◆ WHAT NEEDS TO BE DONE
Where the listing below reaches the line containing "(318, 254) = (361, 397): red", start writing out lines exactly, and stop once the line containing "(214, 258) = (148, 220): black" has been written.

◆ STUDY MATERIAL

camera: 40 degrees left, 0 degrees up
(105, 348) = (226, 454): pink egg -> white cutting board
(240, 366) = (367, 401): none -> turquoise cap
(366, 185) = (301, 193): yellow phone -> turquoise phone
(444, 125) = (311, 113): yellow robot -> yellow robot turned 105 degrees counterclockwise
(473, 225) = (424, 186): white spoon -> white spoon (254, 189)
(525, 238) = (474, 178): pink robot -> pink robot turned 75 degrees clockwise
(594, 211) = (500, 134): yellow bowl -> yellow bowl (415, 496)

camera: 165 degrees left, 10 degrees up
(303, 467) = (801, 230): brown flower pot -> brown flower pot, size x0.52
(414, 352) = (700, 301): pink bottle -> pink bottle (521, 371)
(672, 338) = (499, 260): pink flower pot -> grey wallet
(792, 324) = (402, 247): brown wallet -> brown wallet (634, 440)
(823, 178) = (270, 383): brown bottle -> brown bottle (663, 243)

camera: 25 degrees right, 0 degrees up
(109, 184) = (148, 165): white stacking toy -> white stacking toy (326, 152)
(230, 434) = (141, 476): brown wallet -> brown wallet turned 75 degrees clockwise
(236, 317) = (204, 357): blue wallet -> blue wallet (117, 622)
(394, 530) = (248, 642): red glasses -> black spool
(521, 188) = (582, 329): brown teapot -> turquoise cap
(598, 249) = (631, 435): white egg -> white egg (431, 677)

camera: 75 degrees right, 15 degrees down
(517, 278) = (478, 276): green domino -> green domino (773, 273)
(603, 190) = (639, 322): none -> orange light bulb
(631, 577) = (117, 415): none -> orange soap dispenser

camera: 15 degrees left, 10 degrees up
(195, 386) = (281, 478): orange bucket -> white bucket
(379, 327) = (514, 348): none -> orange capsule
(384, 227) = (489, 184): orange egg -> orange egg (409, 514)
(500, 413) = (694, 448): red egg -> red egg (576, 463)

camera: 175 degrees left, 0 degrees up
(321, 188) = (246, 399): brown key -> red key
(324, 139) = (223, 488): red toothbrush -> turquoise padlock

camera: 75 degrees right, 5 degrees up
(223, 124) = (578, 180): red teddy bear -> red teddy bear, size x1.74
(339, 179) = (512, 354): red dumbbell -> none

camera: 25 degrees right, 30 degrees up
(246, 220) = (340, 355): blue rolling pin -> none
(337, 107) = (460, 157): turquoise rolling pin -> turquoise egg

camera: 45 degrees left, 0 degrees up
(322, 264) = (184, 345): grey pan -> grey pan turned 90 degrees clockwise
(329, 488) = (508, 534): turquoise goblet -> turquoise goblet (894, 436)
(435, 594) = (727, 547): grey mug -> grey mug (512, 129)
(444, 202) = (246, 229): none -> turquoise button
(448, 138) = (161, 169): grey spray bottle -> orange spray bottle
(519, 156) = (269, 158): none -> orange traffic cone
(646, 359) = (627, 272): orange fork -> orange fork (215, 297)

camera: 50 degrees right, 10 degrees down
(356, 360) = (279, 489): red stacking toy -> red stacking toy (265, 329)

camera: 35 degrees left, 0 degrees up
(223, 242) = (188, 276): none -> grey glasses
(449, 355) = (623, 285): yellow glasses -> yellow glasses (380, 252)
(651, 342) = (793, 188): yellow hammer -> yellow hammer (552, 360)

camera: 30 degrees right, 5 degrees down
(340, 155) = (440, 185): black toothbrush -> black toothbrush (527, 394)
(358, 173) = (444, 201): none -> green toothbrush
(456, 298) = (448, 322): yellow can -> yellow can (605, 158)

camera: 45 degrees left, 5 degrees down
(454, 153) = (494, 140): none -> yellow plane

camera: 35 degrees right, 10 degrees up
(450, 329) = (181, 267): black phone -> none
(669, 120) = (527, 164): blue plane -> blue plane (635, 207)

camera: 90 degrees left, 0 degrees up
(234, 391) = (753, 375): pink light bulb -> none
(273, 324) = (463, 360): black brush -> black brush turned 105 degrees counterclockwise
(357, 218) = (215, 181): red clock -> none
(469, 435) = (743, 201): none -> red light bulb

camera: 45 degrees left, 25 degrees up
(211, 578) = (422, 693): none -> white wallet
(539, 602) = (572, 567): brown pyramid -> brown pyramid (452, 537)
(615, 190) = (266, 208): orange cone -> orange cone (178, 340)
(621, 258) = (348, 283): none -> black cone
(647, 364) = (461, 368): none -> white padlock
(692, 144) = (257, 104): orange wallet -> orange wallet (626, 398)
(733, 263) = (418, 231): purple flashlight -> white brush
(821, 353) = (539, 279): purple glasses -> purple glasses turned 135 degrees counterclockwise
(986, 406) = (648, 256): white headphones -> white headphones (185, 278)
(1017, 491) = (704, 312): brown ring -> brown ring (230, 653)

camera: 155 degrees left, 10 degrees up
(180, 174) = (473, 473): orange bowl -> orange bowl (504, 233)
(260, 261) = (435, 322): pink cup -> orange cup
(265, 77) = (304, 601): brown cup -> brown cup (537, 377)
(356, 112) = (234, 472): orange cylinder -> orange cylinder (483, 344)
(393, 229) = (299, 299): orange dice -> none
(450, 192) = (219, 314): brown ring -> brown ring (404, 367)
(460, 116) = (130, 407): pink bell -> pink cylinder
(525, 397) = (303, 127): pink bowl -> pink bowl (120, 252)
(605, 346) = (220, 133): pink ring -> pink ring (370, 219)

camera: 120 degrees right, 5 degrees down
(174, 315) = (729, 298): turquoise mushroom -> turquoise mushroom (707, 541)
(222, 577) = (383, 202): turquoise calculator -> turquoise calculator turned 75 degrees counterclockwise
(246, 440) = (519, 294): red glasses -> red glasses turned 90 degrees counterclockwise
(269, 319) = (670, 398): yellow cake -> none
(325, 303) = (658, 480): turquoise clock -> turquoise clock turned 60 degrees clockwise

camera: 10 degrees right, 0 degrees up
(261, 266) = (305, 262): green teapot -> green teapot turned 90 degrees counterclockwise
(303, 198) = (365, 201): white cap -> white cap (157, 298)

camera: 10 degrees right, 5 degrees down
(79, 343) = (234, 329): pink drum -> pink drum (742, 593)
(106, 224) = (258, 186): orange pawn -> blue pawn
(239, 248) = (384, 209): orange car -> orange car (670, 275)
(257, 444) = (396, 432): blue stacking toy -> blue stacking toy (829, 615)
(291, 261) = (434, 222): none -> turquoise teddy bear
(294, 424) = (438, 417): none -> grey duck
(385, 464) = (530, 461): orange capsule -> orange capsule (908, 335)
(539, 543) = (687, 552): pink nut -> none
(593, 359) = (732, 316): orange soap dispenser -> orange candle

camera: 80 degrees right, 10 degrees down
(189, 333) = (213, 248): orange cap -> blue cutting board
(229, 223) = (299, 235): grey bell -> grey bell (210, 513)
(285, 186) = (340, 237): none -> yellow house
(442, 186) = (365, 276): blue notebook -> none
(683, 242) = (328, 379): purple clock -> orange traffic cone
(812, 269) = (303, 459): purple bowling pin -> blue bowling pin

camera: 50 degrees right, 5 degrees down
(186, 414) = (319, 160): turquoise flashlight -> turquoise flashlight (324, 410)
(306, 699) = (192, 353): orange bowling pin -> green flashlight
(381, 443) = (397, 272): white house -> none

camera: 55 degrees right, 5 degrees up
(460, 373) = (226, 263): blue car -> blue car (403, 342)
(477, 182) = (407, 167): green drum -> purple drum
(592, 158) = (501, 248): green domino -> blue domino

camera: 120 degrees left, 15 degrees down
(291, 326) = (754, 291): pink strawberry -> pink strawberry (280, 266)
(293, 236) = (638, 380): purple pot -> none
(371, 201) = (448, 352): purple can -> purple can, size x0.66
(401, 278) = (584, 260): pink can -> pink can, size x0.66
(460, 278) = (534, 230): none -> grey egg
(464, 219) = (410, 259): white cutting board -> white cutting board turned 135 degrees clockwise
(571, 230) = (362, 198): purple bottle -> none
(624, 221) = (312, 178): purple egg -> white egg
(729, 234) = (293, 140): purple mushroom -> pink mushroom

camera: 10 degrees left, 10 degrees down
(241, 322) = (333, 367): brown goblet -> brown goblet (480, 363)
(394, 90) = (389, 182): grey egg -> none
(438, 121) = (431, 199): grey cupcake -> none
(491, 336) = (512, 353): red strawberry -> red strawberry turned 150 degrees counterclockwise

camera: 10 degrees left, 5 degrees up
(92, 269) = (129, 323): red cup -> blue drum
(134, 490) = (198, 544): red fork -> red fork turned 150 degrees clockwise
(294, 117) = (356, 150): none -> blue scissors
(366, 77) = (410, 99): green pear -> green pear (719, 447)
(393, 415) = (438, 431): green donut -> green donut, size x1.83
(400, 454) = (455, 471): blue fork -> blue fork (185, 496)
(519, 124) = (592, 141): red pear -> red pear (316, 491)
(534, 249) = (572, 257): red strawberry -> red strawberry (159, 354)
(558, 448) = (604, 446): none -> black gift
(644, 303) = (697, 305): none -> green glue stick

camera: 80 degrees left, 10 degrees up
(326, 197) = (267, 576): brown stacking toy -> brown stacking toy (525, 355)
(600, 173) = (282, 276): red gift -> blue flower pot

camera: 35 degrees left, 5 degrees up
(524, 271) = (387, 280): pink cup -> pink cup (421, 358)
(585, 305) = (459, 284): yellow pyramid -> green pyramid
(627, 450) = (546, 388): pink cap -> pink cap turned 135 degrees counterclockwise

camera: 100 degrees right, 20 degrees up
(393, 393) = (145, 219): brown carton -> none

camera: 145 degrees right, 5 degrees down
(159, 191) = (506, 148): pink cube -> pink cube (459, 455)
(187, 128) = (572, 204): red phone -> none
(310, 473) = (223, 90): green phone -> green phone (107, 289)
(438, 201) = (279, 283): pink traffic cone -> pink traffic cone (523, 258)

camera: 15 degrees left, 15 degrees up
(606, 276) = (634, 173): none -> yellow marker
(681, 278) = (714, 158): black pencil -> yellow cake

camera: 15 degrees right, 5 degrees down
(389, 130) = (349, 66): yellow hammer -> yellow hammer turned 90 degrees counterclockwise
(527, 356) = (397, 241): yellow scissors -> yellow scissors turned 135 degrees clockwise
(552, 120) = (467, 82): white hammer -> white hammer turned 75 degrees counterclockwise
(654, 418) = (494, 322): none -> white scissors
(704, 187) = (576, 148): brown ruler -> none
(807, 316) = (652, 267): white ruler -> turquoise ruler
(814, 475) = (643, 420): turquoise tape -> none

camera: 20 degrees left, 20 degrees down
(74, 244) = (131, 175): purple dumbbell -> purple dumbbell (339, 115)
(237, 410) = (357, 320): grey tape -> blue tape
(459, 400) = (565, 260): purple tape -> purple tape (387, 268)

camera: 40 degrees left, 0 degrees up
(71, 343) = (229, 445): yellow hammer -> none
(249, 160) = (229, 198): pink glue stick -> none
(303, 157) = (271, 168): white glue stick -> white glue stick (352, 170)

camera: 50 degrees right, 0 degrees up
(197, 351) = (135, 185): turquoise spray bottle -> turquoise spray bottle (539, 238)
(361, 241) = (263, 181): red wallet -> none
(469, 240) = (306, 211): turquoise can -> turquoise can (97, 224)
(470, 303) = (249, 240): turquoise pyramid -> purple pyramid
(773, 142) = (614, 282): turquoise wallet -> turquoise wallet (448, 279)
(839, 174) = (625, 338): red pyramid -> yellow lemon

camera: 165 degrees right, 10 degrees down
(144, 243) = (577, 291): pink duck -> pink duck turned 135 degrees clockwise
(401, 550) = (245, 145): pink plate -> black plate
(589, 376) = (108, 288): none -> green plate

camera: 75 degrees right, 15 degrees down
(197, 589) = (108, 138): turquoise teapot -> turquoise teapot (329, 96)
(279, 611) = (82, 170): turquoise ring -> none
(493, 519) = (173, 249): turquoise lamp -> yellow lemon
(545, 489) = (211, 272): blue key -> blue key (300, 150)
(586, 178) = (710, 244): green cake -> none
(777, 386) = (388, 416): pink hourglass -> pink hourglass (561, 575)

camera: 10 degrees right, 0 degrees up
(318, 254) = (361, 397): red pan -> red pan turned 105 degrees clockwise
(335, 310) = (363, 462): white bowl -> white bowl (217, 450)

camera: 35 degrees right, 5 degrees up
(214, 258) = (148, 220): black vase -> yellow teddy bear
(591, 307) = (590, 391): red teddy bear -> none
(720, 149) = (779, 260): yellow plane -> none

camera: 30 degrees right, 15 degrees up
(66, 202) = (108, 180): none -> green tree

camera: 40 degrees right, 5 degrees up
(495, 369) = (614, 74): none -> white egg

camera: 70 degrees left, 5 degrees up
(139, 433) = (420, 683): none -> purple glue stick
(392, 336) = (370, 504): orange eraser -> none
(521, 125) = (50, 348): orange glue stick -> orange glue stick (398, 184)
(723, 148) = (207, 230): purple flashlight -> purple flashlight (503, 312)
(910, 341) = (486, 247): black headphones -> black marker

◆ SOLUTION TO THIS EXERCISE
(318, 254) = (361, 397): red pan -> red pan turned 105 degrees clockwise
(335, 310) = (363, 462): white bowl -> white bowl (217, 450)

camera: 35 degrees right, 5 degrees up
(214, 258) = (148, 220): black vase -> yellow teddy bear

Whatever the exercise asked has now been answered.